* What to do:
Copy out the line bearing "(383, 205) = (602, 213): yellow" and all the lines after it, to the very end of the material below, exactly as written.

# # # # # # #

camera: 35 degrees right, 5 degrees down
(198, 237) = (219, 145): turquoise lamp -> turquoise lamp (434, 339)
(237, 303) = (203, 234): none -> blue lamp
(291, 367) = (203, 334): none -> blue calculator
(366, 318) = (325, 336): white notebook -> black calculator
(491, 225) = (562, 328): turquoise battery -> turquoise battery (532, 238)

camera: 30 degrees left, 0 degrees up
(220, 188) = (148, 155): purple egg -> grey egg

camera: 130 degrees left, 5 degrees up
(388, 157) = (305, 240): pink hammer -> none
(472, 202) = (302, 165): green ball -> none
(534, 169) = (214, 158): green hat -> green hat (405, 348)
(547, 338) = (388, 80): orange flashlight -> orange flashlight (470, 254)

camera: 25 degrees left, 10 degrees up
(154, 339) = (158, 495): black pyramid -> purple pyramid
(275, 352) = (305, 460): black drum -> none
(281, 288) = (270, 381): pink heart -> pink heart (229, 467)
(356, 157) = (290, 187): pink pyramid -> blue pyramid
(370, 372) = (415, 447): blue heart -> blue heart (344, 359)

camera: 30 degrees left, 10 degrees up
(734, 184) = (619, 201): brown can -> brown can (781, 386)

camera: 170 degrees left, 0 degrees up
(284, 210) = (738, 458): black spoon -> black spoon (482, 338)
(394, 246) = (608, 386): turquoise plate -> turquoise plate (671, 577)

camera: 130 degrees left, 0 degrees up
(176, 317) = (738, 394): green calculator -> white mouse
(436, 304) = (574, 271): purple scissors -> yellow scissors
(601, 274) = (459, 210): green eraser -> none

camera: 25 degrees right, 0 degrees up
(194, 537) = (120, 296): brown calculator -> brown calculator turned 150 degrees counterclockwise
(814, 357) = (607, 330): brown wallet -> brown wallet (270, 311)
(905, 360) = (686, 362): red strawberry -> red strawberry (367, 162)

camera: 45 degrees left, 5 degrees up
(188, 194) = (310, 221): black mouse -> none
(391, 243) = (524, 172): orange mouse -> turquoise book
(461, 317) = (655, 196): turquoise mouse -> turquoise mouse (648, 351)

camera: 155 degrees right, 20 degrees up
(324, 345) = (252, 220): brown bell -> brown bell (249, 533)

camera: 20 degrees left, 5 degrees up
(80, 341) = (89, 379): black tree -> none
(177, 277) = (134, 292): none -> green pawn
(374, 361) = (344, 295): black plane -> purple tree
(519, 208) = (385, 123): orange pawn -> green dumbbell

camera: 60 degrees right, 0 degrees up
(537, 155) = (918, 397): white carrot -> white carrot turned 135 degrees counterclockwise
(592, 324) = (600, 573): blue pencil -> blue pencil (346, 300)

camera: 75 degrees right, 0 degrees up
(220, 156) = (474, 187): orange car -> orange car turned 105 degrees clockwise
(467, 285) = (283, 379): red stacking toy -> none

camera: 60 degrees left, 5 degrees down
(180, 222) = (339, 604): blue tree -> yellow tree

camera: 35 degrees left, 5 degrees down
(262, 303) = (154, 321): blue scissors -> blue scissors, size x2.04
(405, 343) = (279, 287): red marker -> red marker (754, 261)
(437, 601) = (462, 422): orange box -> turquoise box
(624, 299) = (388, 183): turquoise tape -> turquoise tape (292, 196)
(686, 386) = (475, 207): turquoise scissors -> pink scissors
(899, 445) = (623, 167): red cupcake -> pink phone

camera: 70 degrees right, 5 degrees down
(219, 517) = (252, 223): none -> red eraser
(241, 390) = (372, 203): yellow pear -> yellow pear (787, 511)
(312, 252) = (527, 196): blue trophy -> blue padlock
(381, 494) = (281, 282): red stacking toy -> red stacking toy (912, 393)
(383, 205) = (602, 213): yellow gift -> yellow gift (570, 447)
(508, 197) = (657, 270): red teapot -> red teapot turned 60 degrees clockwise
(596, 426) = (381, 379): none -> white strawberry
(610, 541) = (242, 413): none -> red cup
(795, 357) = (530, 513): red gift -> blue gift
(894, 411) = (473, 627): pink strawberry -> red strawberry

# # # # # # #

* Output of the exercise:
(383, 205) = (602, 213): yellow gift -> yellow gift (570, 447)
(508, 197) = (657, 270): red teapot -> red teapot turned 60 degrees clockwise
(596, 426) = (381, 379): none -> white strawberry
(610, 541) = (242, 413): none -> red cup
(795, 357) = (530, 513): red gift -> blue gift
(894, 411) = (473, 627): pink strawberry -> red strawberry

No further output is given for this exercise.